==== Exercise data ====

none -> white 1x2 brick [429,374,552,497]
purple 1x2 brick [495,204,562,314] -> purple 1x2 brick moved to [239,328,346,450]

====
==== Exercise data ====

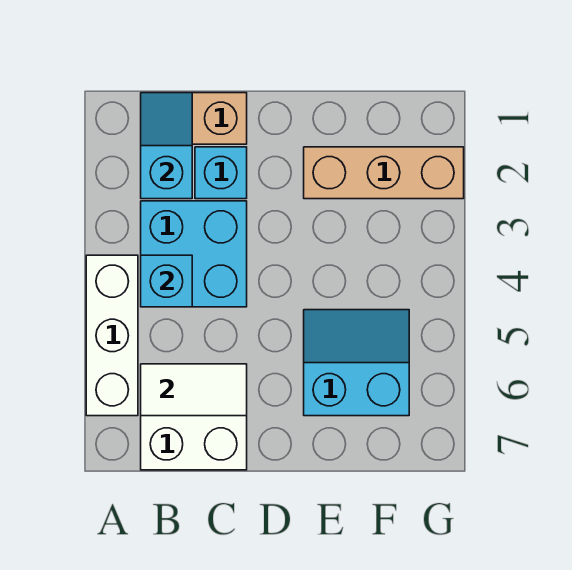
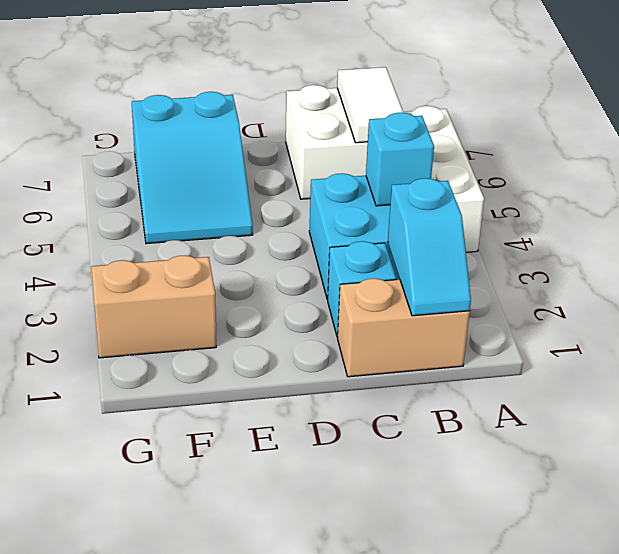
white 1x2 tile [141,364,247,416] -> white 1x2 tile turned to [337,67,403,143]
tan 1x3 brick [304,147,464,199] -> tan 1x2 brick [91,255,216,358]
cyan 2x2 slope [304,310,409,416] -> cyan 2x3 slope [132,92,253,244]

====

**What to do:** Copy out all lines above that include the string "white".

**Solution for this exercise:**
none -> white 1x2 brick [429,374,552,497]
white 1x2 tile [141,364,247,416] -> white 1x2 tile turned to [337,67,403,143]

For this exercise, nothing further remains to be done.